→ Exercise objective
Every line of the material below should be output exactly as written, with the images skipped.

→ Stored data
---

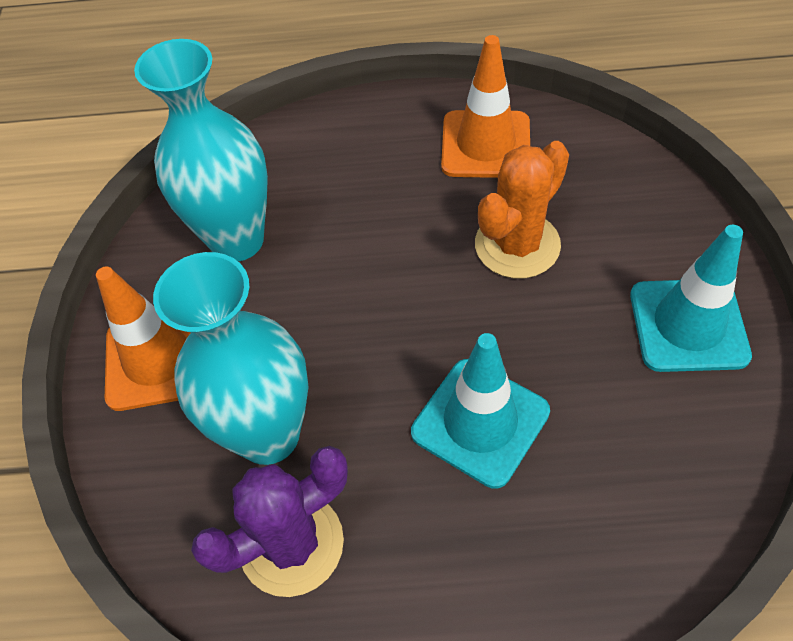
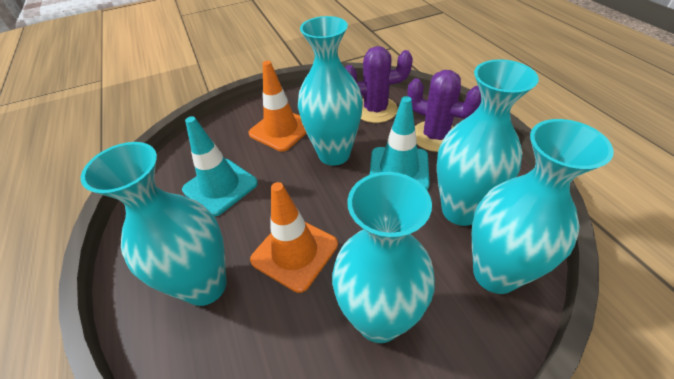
orange cactus: 1 -> 0
purple cactus: 1 -> 2
turquoise vase: 2 -> 5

---

→ Response area
orange cactus: 1 -> 0
purple cactus: 1 -> 2
turquoise vase: 2 -> 5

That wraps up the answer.